* **The problem**
The lines from the one containing "PIR pin OUT: A1 -> A4" through the final line of the listing below are what the answer must repeat, exactly and only, leaving pictures out.

────────

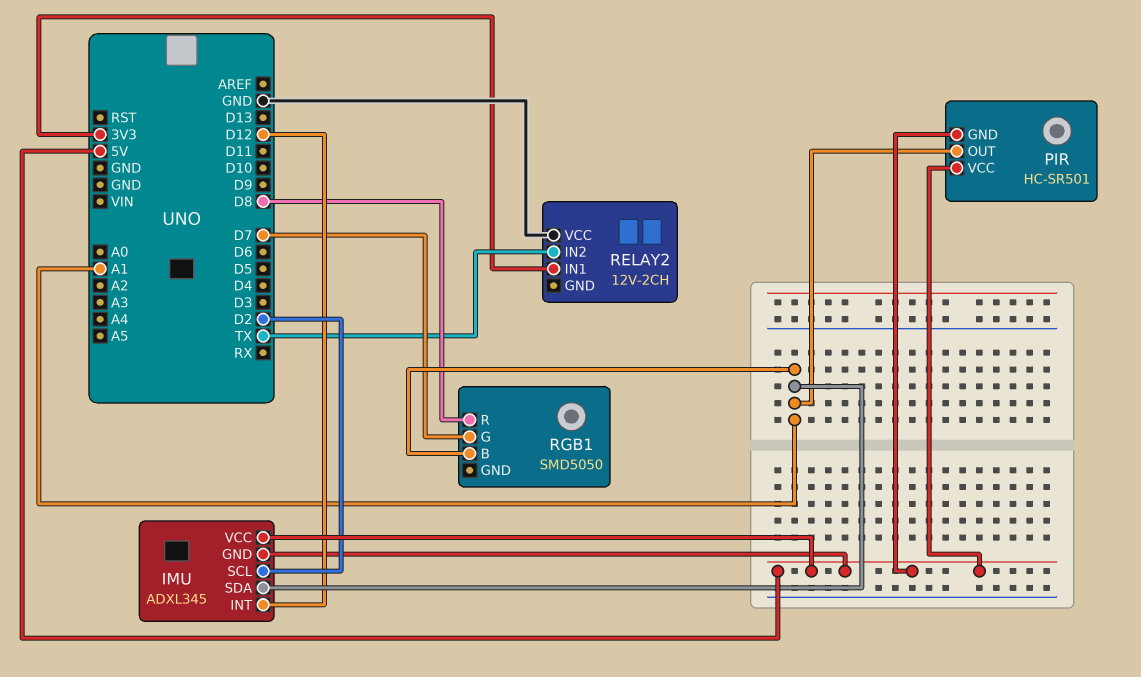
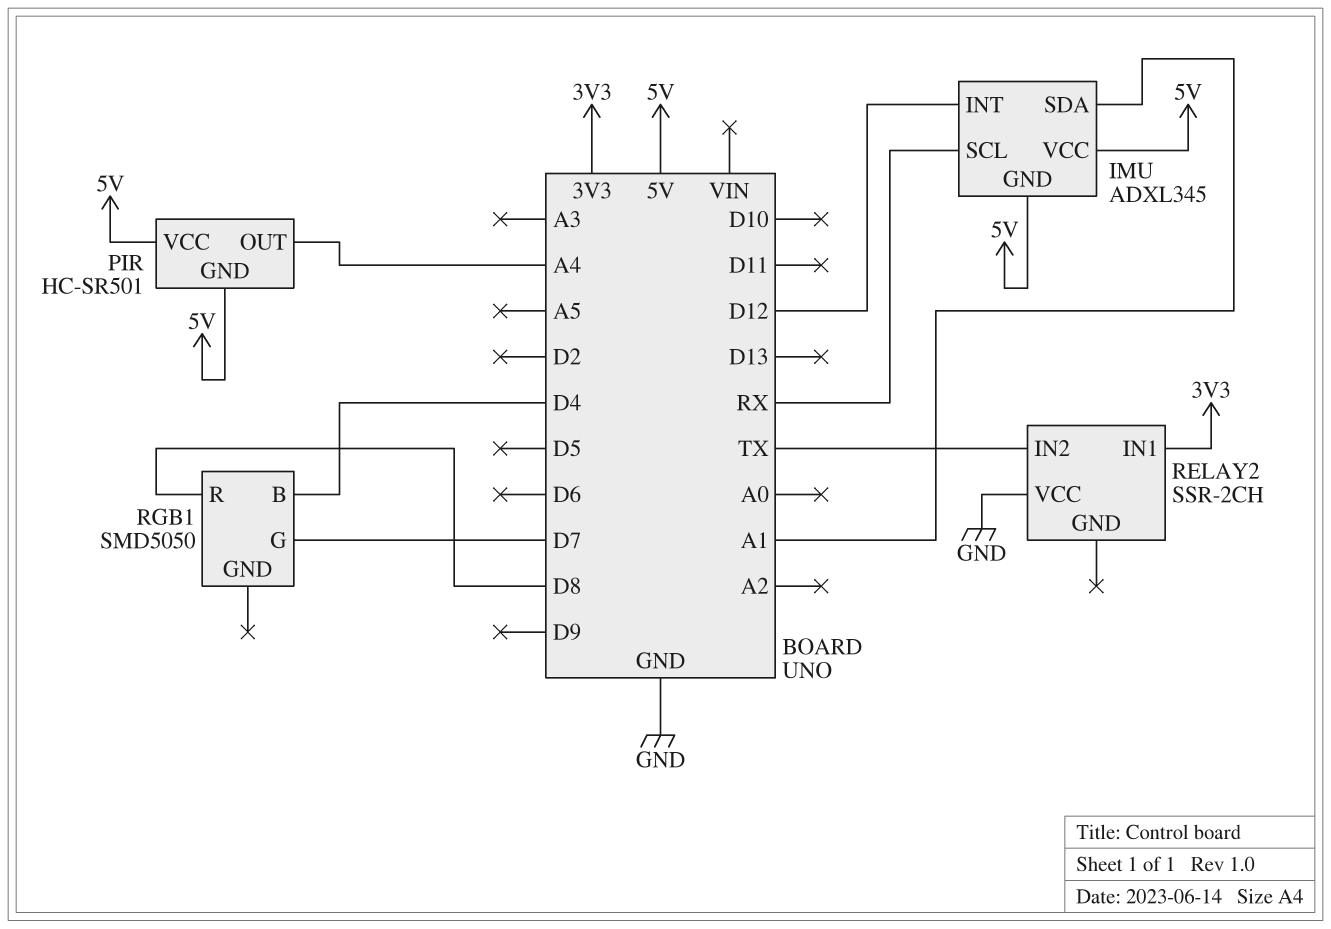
IMU pin SCL: D2 -> RX
PIR pin OUT: A1 -> A4
RELAY2: 12V-2CH -> SSR-2CH
RGB1 pin B: A1 -> D4

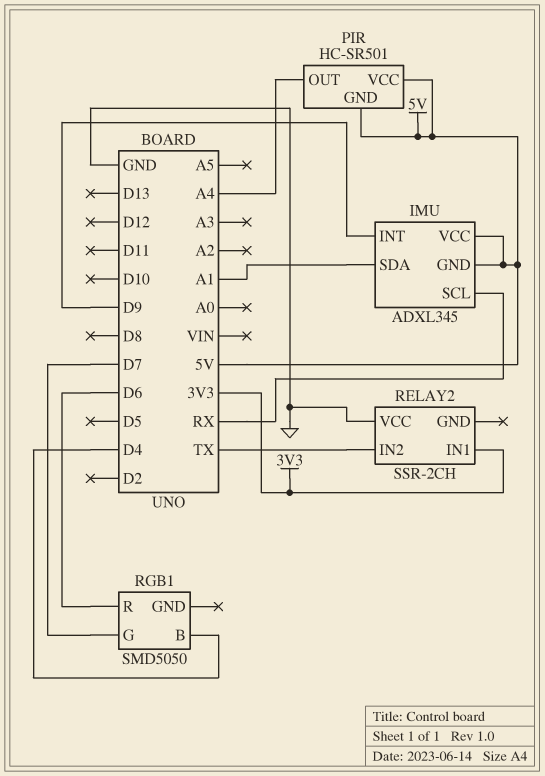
IMU pin INT: D12 -> D9
RGB1 pin R: D8 -> D6

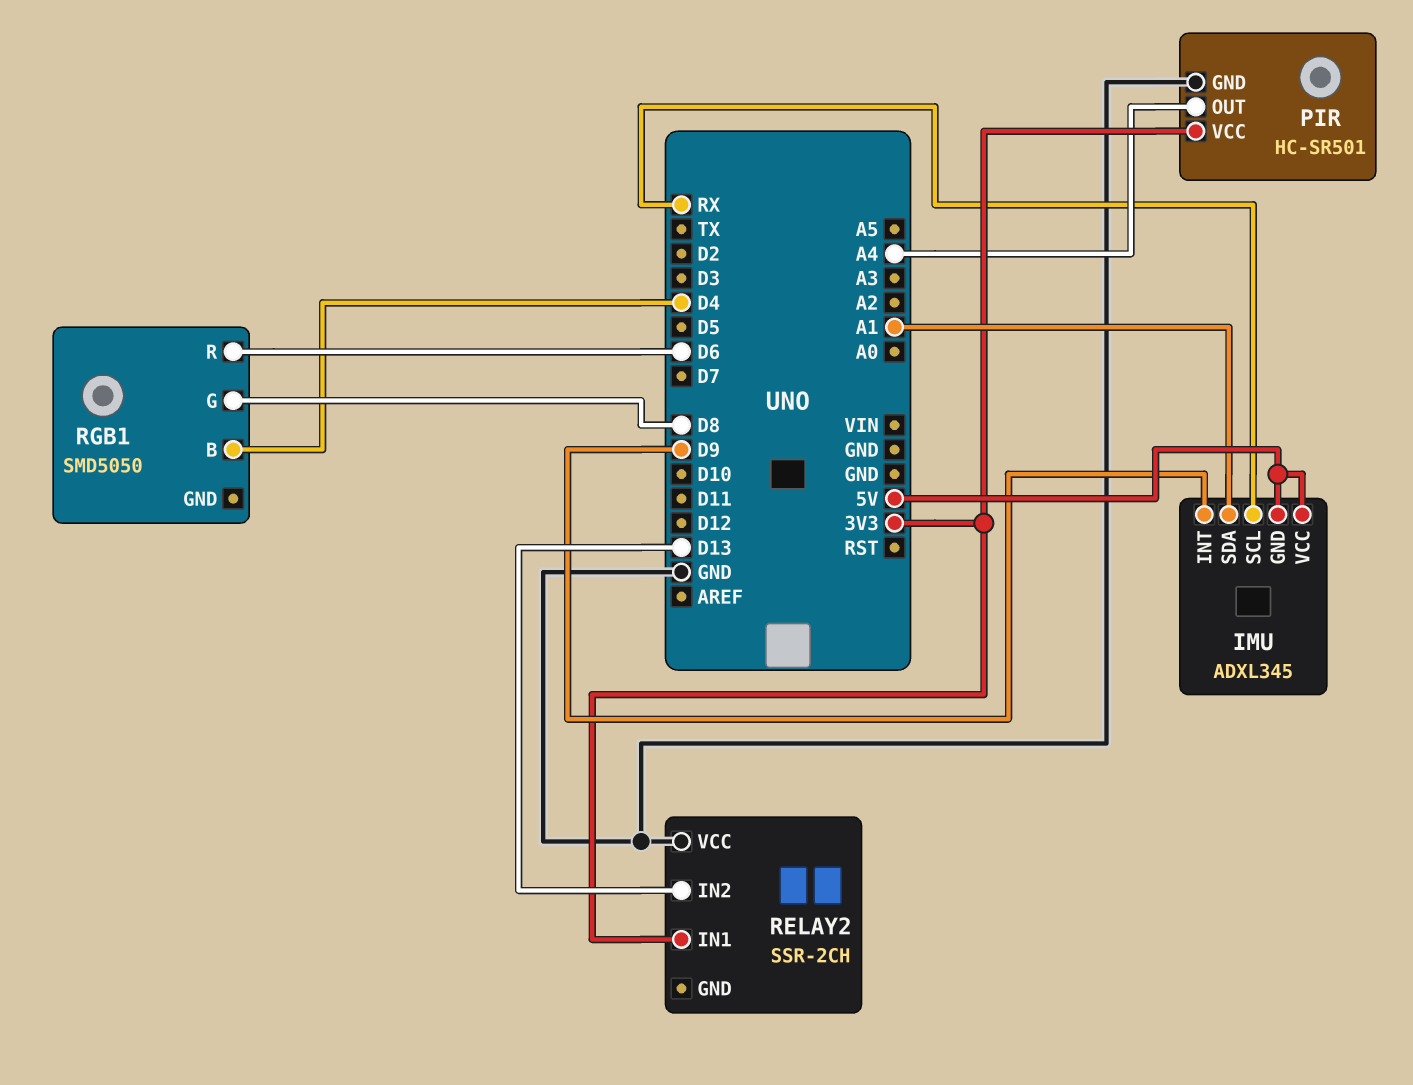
PIR pin GND: 5V -> GND
PIR pin VCC: 5V -> 3V3
RELAY2 pin IN2: TX -> D13
RGB1 pin G: D7 -> D8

────────

* **Output for this task**
PIR pin OUT: A1 -> A4
RELAY2: 12V-2CH -> SSR-2CH
RGB1 pin B: A1 -> D4

IMU pin INT: D12 -> D9
RGB1 pin R: D8 -> D6

PIR pin GND: 5V -> GND
PIR pin VCC: 5V -> 3V3
RELAY2 pin IN2: TX -> D13
RGB1 pin G: D7 -> D8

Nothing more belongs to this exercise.